____ Records supplied
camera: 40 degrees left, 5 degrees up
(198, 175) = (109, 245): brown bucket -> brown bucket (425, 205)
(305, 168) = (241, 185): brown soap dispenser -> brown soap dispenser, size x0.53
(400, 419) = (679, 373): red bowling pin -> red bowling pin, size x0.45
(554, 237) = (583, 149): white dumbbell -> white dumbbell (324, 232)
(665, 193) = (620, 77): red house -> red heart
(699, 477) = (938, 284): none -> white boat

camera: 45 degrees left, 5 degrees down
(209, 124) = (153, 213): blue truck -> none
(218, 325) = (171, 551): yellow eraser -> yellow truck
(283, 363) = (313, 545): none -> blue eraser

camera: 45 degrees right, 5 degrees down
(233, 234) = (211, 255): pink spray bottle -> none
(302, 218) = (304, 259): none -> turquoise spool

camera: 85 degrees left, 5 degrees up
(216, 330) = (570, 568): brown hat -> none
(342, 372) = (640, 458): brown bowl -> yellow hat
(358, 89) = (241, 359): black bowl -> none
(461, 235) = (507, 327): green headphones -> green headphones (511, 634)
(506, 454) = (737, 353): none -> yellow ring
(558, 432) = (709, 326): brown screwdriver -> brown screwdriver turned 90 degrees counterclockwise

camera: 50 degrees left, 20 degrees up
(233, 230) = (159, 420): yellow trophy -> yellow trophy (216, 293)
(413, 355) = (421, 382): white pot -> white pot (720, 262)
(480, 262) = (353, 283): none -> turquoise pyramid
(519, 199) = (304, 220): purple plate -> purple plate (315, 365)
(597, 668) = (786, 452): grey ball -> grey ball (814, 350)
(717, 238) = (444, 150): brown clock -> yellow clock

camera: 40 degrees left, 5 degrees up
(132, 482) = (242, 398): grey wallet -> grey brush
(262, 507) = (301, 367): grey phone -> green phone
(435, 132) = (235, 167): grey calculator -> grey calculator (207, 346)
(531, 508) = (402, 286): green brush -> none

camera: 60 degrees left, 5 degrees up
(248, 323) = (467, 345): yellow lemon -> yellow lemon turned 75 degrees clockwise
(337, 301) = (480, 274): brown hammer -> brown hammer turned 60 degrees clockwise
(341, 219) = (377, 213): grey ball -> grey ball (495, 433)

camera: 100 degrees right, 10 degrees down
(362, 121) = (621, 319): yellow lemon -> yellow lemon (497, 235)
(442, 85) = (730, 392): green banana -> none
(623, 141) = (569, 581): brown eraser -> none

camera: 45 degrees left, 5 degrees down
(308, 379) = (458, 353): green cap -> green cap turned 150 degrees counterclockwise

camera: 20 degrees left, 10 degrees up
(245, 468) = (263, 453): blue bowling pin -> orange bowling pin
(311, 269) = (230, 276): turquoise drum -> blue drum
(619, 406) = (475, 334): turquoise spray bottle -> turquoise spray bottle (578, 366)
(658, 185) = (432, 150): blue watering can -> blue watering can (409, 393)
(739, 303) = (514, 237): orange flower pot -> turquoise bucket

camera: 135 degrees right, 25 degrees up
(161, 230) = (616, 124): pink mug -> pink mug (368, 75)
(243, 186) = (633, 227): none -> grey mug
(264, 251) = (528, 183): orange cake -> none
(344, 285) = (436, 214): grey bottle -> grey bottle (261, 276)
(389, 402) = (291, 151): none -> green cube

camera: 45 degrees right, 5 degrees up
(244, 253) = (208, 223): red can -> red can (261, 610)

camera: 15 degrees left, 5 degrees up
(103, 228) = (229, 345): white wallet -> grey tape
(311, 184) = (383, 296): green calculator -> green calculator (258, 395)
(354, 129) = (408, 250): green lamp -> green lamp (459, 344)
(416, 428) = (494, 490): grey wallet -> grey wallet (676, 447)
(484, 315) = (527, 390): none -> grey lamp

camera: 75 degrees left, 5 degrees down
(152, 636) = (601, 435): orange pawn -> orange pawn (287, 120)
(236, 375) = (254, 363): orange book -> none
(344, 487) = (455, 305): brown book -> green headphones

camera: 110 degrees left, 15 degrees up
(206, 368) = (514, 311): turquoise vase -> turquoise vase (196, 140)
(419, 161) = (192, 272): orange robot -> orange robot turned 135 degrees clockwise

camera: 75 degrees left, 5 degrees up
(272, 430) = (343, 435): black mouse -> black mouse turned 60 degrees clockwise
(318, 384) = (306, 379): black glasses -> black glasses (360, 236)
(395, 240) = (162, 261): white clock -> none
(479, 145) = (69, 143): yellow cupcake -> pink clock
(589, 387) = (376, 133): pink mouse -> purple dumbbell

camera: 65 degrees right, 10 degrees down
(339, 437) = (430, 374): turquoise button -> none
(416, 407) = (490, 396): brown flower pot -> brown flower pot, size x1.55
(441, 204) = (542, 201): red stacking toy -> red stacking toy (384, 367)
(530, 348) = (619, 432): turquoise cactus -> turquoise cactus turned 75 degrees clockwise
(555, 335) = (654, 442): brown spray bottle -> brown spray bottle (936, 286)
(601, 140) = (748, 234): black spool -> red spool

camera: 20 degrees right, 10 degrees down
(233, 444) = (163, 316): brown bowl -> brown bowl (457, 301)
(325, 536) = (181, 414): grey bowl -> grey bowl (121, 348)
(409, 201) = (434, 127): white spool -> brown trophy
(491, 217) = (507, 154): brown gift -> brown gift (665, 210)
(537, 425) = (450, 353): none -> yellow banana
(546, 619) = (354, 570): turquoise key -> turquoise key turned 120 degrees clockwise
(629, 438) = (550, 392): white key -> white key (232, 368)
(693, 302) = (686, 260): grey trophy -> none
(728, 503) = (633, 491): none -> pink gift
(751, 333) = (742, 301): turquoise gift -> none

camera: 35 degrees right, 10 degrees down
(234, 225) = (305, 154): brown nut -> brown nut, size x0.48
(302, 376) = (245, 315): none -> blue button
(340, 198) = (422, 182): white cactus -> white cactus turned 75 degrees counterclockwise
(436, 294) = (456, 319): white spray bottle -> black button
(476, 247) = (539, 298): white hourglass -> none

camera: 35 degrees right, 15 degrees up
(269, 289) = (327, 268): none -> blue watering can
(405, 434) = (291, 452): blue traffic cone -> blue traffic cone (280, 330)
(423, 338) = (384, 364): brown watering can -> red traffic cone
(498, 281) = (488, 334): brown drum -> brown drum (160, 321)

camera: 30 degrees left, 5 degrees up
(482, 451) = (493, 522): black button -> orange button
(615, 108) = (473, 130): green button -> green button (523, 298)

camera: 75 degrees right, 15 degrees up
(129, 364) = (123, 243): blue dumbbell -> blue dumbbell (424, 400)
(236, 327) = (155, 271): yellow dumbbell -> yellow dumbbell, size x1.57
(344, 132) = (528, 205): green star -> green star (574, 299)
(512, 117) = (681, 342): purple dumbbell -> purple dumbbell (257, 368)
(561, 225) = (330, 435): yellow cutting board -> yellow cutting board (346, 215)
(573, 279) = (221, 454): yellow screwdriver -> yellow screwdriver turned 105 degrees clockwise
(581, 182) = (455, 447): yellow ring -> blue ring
________
● Exercise directions: Print exactly the lines above, starting at the line that contains "(561, 225) = (330, 435): yellow" and ending with the last line of the records, both included.

● Task solution:
(561, 225) = (330, 435): yellow cutting board -> yellow cutting board (346, 215)
(573, 279) = (221, 454): yellow screwdriver -> yellow screwdriver turned 105 degrees clockwise
(581, 182) = (455, 447): yellow ring -> blue ring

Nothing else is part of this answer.